### EXTRACTED RECORDS
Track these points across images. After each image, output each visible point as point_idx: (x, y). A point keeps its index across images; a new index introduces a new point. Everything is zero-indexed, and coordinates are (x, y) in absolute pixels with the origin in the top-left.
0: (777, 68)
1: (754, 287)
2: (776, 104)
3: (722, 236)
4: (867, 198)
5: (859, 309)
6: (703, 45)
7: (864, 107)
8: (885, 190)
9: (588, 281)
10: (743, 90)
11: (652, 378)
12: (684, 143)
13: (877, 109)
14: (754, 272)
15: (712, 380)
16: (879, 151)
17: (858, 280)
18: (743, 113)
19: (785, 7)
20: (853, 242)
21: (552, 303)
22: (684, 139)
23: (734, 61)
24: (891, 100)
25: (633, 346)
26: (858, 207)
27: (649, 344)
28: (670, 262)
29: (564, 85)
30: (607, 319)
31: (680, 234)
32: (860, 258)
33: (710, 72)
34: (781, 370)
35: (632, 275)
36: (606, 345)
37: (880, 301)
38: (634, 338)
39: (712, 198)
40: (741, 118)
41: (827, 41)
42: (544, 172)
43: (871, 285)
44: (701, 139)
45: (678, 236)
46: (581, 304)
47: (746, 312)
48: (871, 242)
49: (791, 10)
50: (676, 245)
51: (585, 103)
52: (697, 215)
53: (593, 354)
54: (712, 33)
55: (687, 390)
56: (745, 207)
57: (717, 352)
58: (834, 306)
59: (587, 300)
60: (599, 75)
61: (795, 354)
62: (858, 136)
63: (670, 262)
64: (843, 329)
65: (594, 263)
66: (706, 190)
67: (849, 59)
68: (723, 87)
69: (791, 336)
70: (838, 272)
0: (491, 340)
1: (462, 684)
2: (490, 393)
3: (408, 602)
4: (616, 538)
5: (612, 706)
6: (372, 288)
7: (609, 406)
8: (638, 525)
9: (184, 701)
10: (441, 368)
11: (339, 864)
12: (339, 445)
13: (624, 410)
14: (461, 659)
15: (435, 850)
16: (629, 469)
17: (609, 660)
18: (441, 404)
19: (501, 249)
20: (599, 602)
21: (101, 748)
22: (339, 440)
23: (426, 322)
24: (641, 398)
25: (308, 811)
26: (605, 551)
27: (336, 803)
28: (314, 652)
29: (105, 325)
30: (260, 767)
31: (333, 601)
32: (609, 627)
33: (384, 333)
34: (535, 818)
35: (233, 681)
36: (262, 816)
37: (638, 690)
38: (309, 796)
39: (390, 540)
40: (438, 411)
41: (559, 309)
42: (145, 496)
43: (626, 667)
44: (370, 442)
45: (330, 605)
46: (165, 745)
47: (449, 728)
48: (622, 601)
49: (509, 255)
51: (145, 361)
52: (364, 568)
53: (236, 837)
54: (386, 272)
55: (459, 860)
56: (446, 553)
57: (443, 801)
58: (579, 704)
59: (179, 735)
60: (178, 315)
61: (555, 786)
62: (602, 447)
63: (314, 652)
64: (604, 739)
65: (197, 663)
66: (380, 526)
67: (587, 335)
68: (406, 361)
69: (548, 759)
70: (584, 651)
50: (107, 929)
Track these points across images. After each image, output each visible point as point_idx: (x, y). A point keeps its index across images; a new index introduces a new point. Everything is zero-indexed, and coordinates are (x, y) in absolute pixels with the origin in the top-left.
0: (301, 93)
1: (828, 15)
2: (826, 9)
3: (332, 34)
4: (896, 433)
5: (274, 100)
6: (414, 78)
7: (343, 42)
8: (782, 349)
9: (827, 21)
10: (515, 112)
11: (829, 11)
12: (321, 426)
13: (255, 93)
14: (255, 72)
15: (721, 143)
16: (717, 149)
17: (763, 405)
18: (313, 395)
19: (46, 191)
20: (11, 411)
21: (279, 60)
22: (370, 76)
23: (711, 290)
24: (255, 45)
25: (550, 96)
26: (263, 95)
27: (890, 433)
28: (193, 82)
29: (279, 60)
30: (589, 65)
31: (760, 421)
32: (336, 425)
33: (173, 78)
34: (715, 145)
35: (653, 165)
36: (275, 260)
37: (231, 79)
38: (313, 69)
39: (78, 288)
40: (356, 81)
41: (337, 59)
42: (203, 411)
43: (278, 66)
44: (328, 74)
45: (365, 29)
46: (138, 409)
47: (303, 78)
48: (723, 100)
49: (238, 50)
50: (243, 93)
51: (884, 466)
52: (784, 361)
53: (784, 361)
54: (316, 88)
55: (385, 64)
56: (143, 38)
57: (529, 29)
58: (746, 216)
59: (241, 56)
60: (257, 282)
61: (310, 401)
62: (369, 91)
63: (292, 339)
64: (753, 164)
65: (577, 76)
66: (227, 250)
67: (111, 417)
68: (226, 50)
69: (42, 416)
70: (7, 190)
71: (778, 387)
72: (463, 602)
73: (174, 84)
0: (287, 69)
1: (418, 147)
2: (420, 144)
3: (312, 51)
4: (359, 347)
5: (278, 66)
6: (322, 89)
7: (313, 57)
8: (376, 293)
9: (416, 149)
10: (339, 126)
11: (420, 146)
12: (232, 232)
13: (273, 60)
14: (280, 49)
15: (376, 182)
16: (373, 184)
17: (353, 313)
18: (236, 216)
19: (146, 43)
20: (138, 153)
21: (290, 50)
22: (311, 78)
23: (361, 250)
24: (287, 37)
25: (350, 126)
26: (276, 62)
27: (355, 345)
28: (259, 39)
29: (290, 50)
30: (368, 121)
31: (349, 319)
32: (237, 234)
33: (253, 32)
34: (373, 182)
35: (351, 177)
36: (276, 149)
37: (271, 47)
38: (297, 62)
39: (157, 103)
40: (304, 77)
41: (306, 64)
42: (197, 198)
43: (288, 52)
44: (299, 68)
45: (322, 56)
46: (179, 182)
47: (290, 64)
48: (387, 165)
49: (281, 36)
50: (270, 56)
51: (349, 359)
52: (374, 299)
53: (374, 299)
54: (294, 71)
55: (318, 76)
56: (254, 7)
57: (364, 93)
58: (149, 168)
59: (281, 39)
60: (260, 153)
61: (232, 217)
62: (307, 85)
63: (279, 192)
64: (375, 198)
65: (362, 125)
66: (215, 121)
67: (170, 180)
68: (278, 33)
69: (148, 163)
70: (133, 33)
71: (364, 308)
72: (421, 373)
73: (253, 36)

### SHORT TASK
Output every row above as a Markdown table with two columns, No. and Entry. Number each row and leave out any blank lines.

### PROBLEM SOLUTION
| No. | Entry |
|---|---|
| 1 | Track these points across images. After each image, output each visible point as point_idx: (x, y). A point keeps its index across images; a new index introduces a new point. Everything is zero-indexed, and coordinates are (x, y) in absolute pixels with the origin in the top-left. |
| 2 | 0: (777, 68) |
| 3 | 1: (754, 287) |
| 4 | 2: (776, 104) |
| 5 | 3: (722, 236) |
| 6 | 4: (867, 198) |
| 7 | 5: (859, 309) |
| 8 | 6: (703, 45) |
| 9 | 7: (864, 107) |
| 10 | 8: (885, 190) |
| 11 | 9: (588, 281) |
| 12 | 10: (743, 90) |
| 13 | 11: (652, 378) |
| 14 | 12: (684, 143) |
| 15 | 13: (877, 109) |
| 16 | 14: (754, 272) |
| 17 | 15: (712, 380) |
| 18 | 16: (879, 151) |
| 19 | 17: (858, 280) |
| 20 | 18: (743, 113) |
| 21 | 19: (785, 7) |
| 22 | 20: (853, 242) |
| 23 | 21: (552, 303) |
| 24 | 22: (684, 139) |
| 25 | 23: (734, 61) |
| 26 | 24: (891, 100) |
| 27 | 25: (633, 346) |
| 28 | 26: (858, 207) |
| 29 | 27: (649, 344) |
| 30 | 28: (670, 262) |
| 31 | 29: (564, 85) |
| 32 | 30: (607, 319) |
| 33 | 31: (680, 234) |
| 34 | 32: (860, 258) |
| 35 | 33: (710, 72) |
| 36 | 34: (781, 370) |
| 37 | 35: (632, 275) |
| 38 | 36: (606, 345) |
| 39 | 37: (880, 301) |
| 40 | 38: (634, 338) |
| 41 | 39: (712, 198) |
| 42 | 40: (741, 118) |
| 43 | 41: (827, 41) |
| 44 | 42: (544, 172) |
| 45 | 43: (871, 285) |
| 46 | 44: (701, 139) |
| 47 | 45: (678, 236) |
| 48 | 46: (581, 304) |
| 49 | 47: (746, 312) |
| 50 | 48: (871, 242) |
| 51 | 49: (791, 10) |
| 52 | 50: (676, 245) |
| 53 | 51: (585, 103) |
| 54 | 52: (697, 215) |
| 55 | 53: (593, 354) |
| 56 | 54: (712, 33) |
| 57 | 55: (687, 390) |
| 58 | 56: (745, 207) |
| 59 | 57: (717, 352) |
| 60 | 58: (834, 306) |
| 61 | 59: (587, 300) |
| 62 | 60: (599, 75) |
| 63 | 61: (795, 354) |
| 64 | 62: (858, 136) |
| 65 | 63: (670, 262) |
| 66 | 64: (843, 329) |
| 67 | 65: (594, 263) |
| 68 | 66: (706, 190) |
| 69 | 67: (849, 59) |
| 70 | 68: (723, 87) |
| 71 | 69: (791, 336) |
| 72 | 70: (838, 272) |
| 73 | 0: (491, 340) |
| 74 | 1: (462, 684) |
| 75 | 2: (490, 393) |
| 76 | 3: (408, 602) |
| 77 | 4: (616, 538) |
| 78 | 5: (612, 706) |
| 79 | 6: (372, 288) |
| 80 | 7: (609, 406) |
| 81 | 8: (638, 525) |
| 82 | 9: (184, 701) |
| 83 | 10: (441, 368) |
| 84 | 11: (339, 864) |
| 85 | 12: (339, 445) |
| 86 | 13: (624, 410) |
| 87 | 14: (461, 659) |
| 88 | 15: (435, 850) |
| 89 | 16: (629, 469) |
| 90 | 17: (609, 660) |
| 91 | 18: (441, 404) |
| 92 | 19: (501, 249) |
| 93 | 20: (599, 602) |
| 94 | 21: (101, 748) |
| 95 | 22: (339, 440) |
| 96 | 23: (426, 322) |
| 97 | 24: (641, 398) |
| 98 | 25: (308, 811) |
| 99 | 26: (605, 551) |
| 100 | 27: (336, 803) |
| 101 | 28: (314, 652) |
| 102 | 29: (105, 325) |
| 103 | 30: (260, 767) |
| 104 | 31: (333, 601) |
| 105 | 32: (609, 627) |
| 106 | 33: (384, 333) |
| 107 | 34: (535, 818) |
| 108 | 35: (233, 681) |
| 109 | 36: (262, 816) |
| 110 | 37: (638, 690) |
| 111 | 38: (309, 796) |
| 112 | 39: (390, 540) |
| 113 | 40: (438, 411) |
| 114 | 41: (559, 309) |
| 115 | 42: (145, 496) |
| 116 | 43: (626, 667) |
| 117 | 44: (370, 442) |
| 118 | 45: (330, 605) |
| 119 | 46: (165, 745) |
| 120 | 47: (449, 728) |
| 121 | 48: (622, 601) |
| 122 | 49: (509, 255) |
| 123 | 51: (145, 361) |
| 124 | 52: (364, 568) |
| 125 | 53: (236, 837) |
| 126 | 54: (386, 272) |
| 127 | 55: (459, 860) |
| 128 | 56: (446, 553) |
| 129 | 57: (443, 801) |
| 130 | 58: (579, 704) |
| 131 | 59: (179, 735) |
| 132 | 60: (178, 315) |
| 133 | 61: (555, 786) |
| 134 | 62: (602, 447) |
| 135 | 63: (314, 652) |
| 136 | 64: (604, 739) |
| 137 | 65: (197, 663) |
| 138 | 66: (380, 526) |
| 139 | 67: (587, 335) |
| 140 | 68: (406, 361) |
| 141 | 69: (548, 759) |
| 142 | 70: (584, 651) |
| 143 | 50: (107, 929) |
| 144 | Track these points across images. After each image, output each visible point as point_idx: (x, y). A point keeps its index across images; a new index introduces a new point. Everything is zero-indexed, and coordinates are (x, y) in absolute pixels with the origin in the top-left. |
| 145 | 0: (301, 93) |
| 146 | 1: (828, 15) |
| 147 | 2: (826, 9) |
| 148 | 3: (332, 34) |
| 149 | 4: (896, 433) |
| 150 | 5: (274, 100) |
| 151 | 6: (414, 78) |
| 152 | 7: (343, 42) |
| 153 | 8: (782, 349) |
| 154 | 9: (827, 21) |
| 155 | 10: (515, 112) |
| 156 | 11: (829, 11) |
| 157 | 12: (321, 426) |
| 158 | 13: (255, 93) |
| 159 | 14: (255, 72) |
| 160 | 15: (721, 143) |
| 161 | 16: (717, 149) |
| 162 | 17: (763, 405) |
| 163 | 18: (313, 395) |
| 164 | 19: (46, 191) |
| 165 | 20: (11, 411) |
| 166 | 21: (279, 60) |
| 167 | 22: (370, 76) |
| 168 | 23: (711, 290) |
| 169 | 24: (255, 45) |
| 170 | 25: (550, 96) |
| 171 | 26: (263, 95) |
| 172 | 27: (890, 433) |
| 173 | 28: (193, 82) |
| 174 | 29: (279, 60) |
| 175 | 30: (589, 65) |
| 176 | 31: (760, 421) |
| 177 | 32: (336, 425) |
| 178 | 33: (173, 78) |
| 179 | 34: (715, 145) |
| 180 | 35: (653, 165) |
| 181 | 36: (275, 260) |
| 182 | 37: (231, 79) |
| 183 | 38: (313, 69) |
| 184 | 39: (78, 288) |
| 185 | 40: (356, 81) |
| 186 | 41: (337, 59) |
| 187 | 42: (203, 411) |
| 188 | 43: (278, 66) |
| 189 | 44: (328, 74) |
| 190 | 45: (365, 29) |
| 191 | 46: (138, 409) |
| 192 | 47: (303, 78) |
| 193 | 48: (723, 100) |
| 194 | 49: (238, 50) |
| 195 | 50: (243, 93) |
| 196 | 51: (884, 466) |
| 197 | 52: (784, 361) |
| 198 | 53: (784, 361) |
| 199 | 54: (316, 88) |
| 200 | 55: (385, 64) |
| 201 | 56: (143, 38) |
| 202 | 57: (529, 29) |
| 203 | 58: (746, 216) |
| 204 | 59: (241, 56) |
| 205 | 60: (257, 282) |
| 206 | 61: (310, 401) |
| 207 | 62: (369, 91) |
| 208 | 63: (292, 339) |
| 209 | 64: (753, 164) |
| 210 | 65: (577, 76) |
| 211 | 66: (227, 250) |
| 212 | 67: (111, 417) |
| 213 | 68: (226, 50) |
| 214 | 69: (42, 416) |
| 215 | 70: (7, 190) |
| 216 | 71: (778, 387) |
| 217 | 72: (463, 602) |
| 218 | 73: (174, 84) |
| 219 | 0: (287, 69) |
| 220 | 1: (418, 147) |
| 221 | 2: (420, 144) |
| 222 | 3: (312, 51) |
| 223 | 4: (359, 347) |
| 224 | 5: (278, 66) |
| 225 | 6: (322, 89) |
| 226 | 7: (313, 57) |
| 227 | 8: (376, 293) |
| 228 | 9: (416, 149) |
| 229 | 10: (339, 126) |
| 230 | 11: (420, 146) |
| 231 | 12: (232, 232) |
| 232 | 13: (273, 60) |
| 233 | 14: (280, 49) |
| 234 | 15: (376, 182) |
| 235 | 16: (373, 184) |
| 236 | 17: (353, 313) |
| 237 | 18: (236, 216) |
| 238 | 19: (146, 43) |
| 239 | 20: (138, 153) |
| 240 | 21: (290, 50) |
| 241 | 22: (311, 78) |
| 242 | 23: (361, 250) |
| 243 | 24: (287, 37) |
| 244 | 25: (350, 126) |
| 245 | 26: (276, 62) |
| 246 | 27: (355, 345) |
| 247 | 28: (259, 39) |
| 248 | 29: (290, 50) |
| 249 | 30: (368, 121) |
| 250 | 31: (349, 319) |
| 251 | 32: (237, 234) |
| 252 | 33: (253, 32) |
| 253 | 34: (373, 182) |
| 254 | 35: (351, 177) |
| 255 | 36: (276, 149) |
| 256 | 37: (271, 47) |
| 257 | 38: (297, 62) |
| 258 | 39: (157, 103) |
| 259 | 40: (304, 77) |
| 260 | 41: (306, 64) |
| 261 | 42: (197, 198) |
| 262 | 43: (288, 52) |
| 263 | 44: (299, 68) |
| 264 | 45: (322, 56) |
| 265 | 46: (179, 182) |
| 266 | 47: (290, 64) |
| 267 | 48: (387, 165) |
| 268 | 49: (281, 36) |
| 269 | 50: (270, 56) |
| 270 | 51: (349, 359) |
| 271 | 52: (374, 299) |
| 272 | 53: (374, 299) |
| 273 | 54: (294, 71) |
| 274 | 55: (318, 76) |
| 275 | 56: (254, 7) |
| 276 | 57: (364, 93) |
| 277 | 58: (149, 168) |
| 278 | 59: (281, 39) |
| 279 | 60: (260, 153) |
| 280 | 61: (232, 217) |
| 281 | 62: (307, 85) |
| 282 | 63: (279, 192) |
| 283 | 64: (375, 198) |
| 284 | 65: (362, 125) |
| 285 | 66: (215, 121) |
| 286 | 67: (170, 180) |
| 287 | 68: (278, 33) |
| 288 | 69: (148, 163) |
| 289 | 70: (133, 33) |
| 290 | 71: (364, 308) |
| 291 | 72: (421, 373) |
| 292 | 73: (253, 36) |